What you will do: The word "white" may appear in some lines of the data; copy every such line.

Supplied material:
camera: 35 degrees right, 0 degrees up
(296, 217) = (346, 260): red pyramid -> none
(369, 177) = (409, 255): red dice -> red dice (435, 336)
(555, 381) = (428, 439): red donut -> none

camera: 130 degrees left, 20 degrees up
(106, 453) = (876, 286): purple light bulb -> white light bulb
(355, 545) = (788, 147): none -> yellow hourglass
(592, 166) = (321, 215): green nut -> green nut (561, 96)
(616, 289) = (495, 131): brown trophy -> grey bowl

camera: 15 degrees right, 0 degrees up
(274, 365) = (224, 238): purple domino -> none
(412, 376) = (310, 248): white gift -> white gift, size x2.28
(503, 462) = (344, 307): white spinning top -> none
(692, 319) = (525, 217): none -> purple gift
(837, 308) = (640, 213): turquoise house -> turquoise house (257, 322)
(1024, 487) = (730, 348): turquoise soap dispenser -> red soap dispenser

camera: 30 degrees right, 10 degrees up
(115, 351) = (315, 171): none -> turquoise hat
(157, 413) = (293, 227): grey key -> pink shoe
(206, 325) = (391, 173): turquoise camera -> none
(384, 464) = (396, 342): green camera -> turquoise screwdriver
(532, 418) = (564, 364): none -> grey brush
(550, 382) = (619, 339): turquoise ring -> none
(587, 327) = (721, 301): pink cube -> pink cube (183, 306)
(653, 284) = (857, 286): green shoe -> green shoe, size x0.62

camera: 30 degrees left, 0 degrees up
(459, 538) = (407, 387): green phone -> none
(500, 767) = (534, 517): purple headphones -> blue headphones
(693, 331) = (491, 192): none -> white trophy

Exercise response:
(106, 453) = (876, 286): purple light bulb -> white light bulb
(412, 376) = (310, 248): white gift -> white gift, size x2.28
(503, 462) = (344, 307): white spinning top -> none
(693, 331) = (491, 192): none -> white trophy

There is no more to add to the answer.